From the listing below, pull out the lines that hold "size".

Input:
━━━━━━━━━━━━━━━━

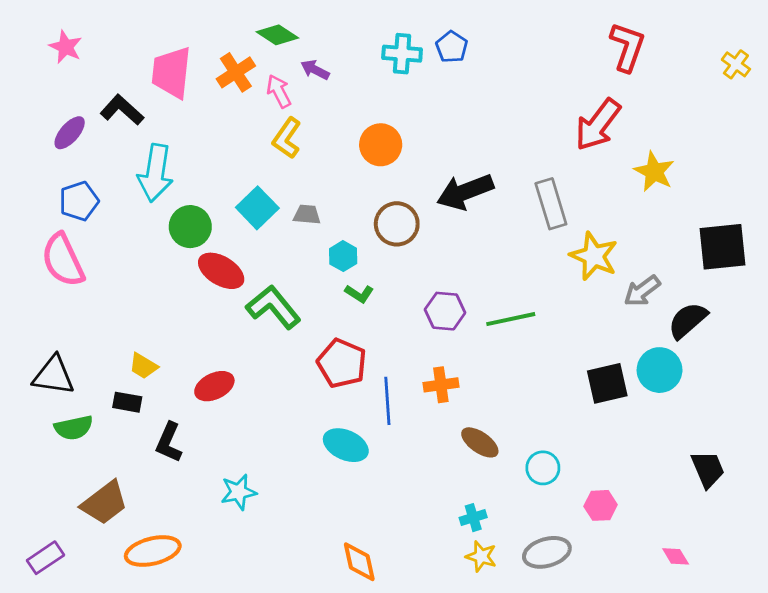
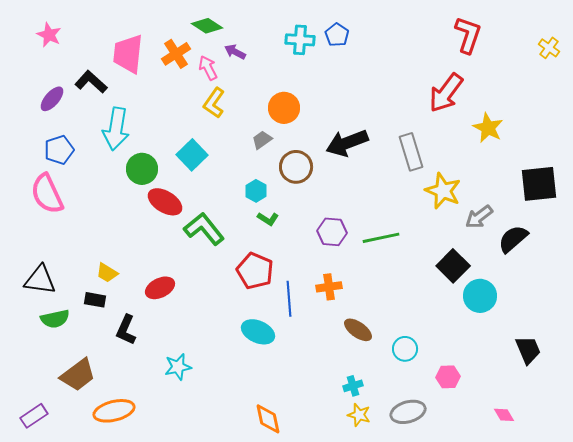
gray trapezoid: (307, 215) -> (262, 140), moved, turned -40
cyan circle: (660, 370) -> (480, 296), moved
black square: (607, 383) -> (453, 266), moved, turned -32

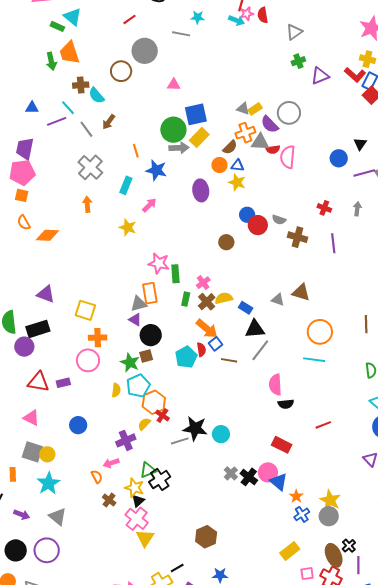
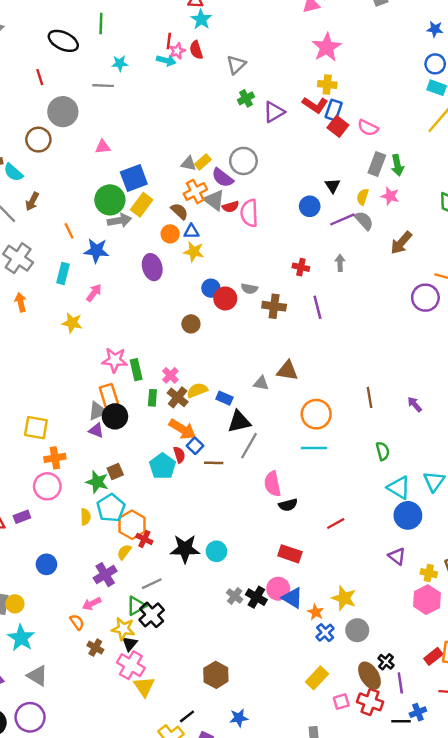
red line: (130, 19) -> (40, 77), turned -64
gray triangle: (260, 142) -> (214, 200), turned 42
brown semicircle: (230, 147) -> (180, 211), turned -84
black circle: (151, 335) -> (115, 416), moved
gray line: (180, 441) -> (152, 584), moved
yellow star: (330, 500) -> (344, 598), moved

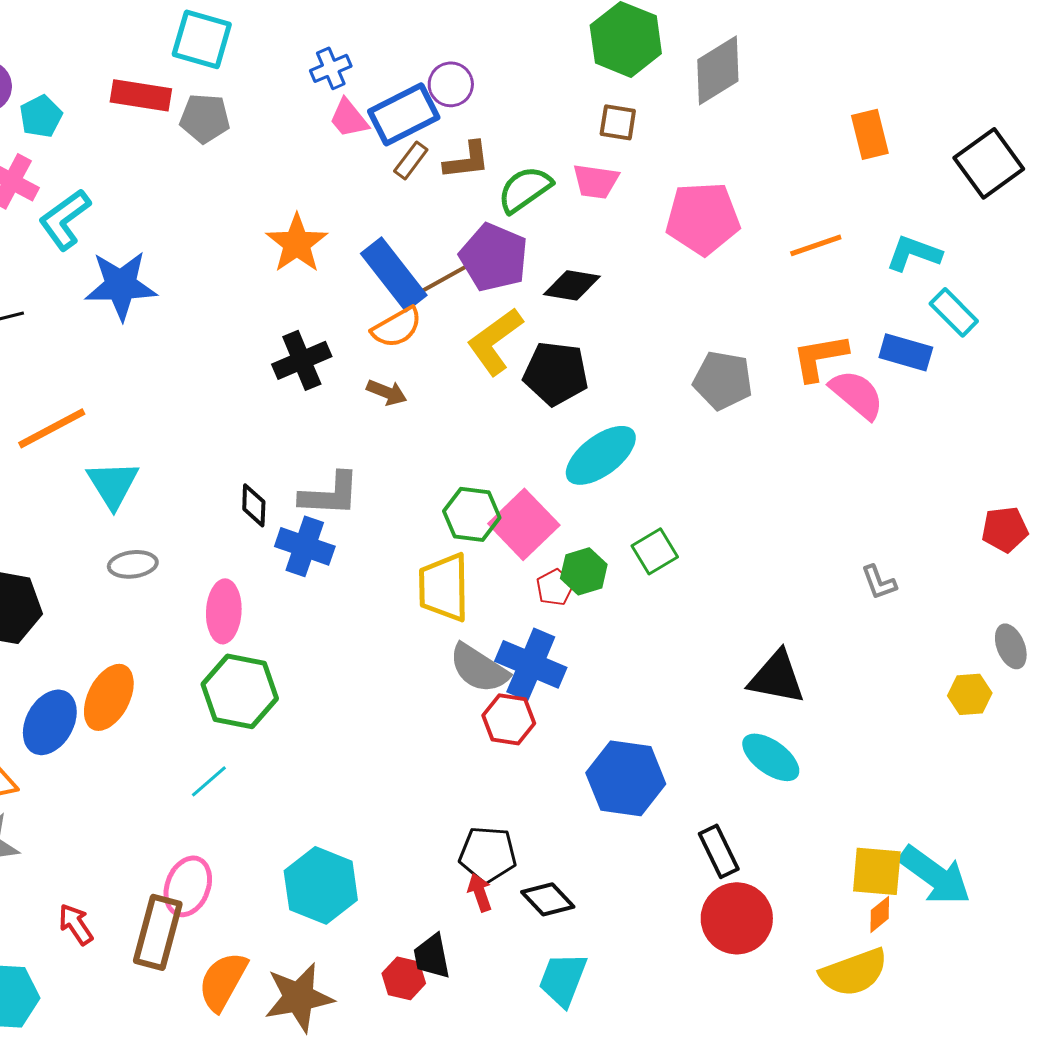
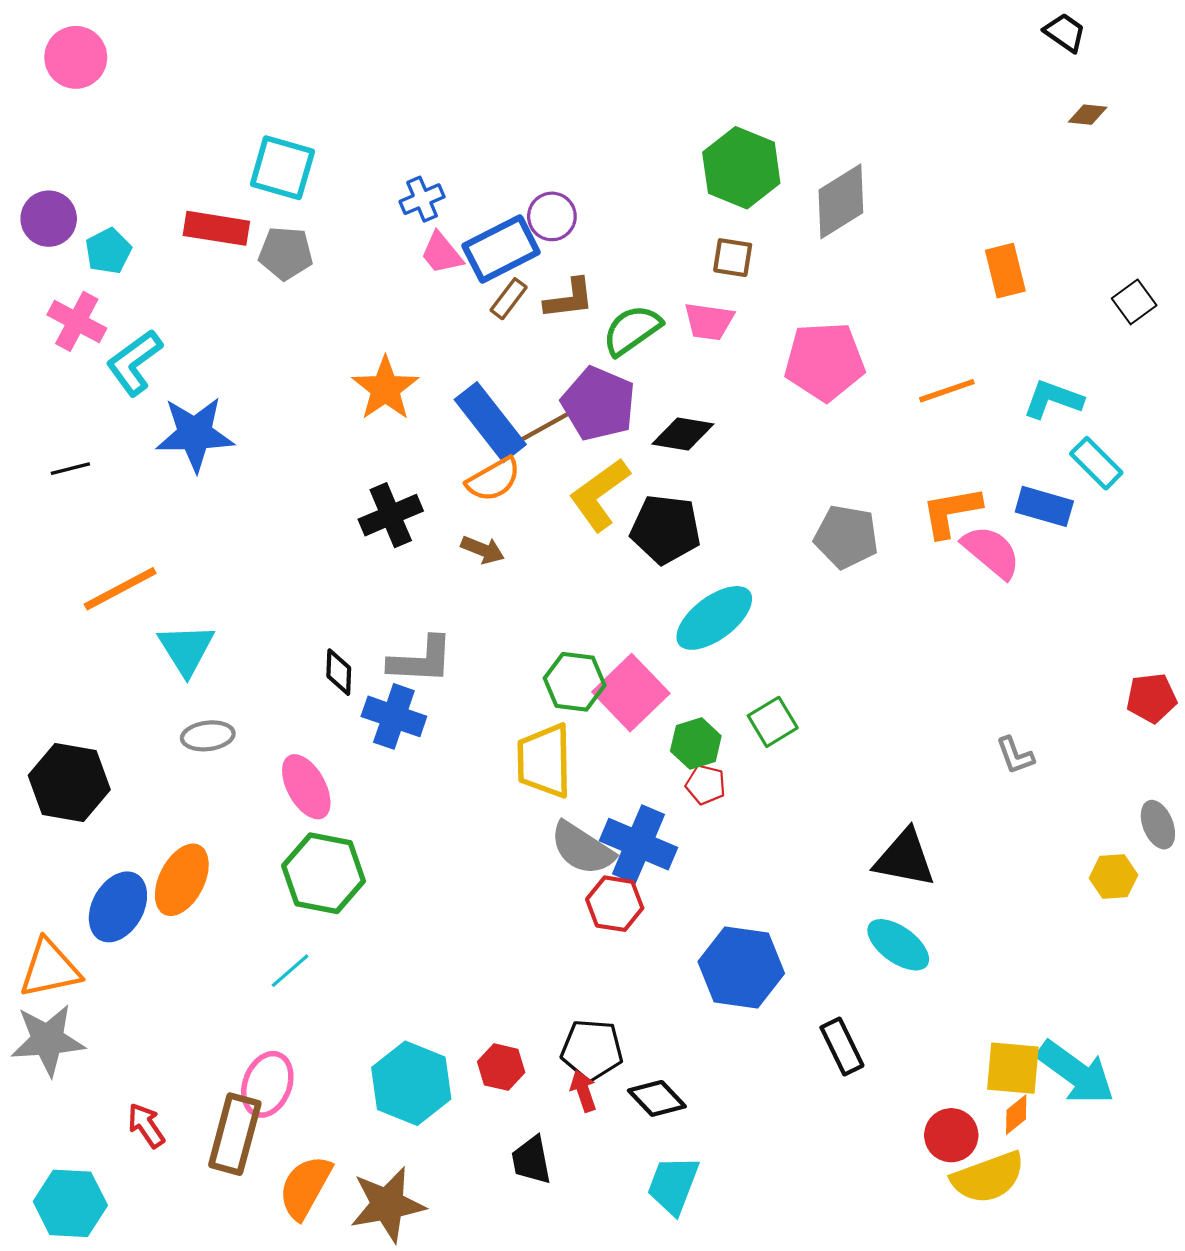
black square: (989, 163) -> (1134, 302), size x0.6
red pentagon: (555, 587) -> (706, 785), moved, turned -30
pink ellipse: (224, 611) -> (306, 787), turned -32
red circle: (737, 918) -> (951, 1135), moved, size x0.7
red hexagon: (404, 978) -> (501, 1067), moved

━━━━━━━━━━━━━━━━

Final answer:
black square: (989, 163) -> (1134, 302), size x0.6
red circle: (737, 918) -> (951, 1135), moved, size x0.7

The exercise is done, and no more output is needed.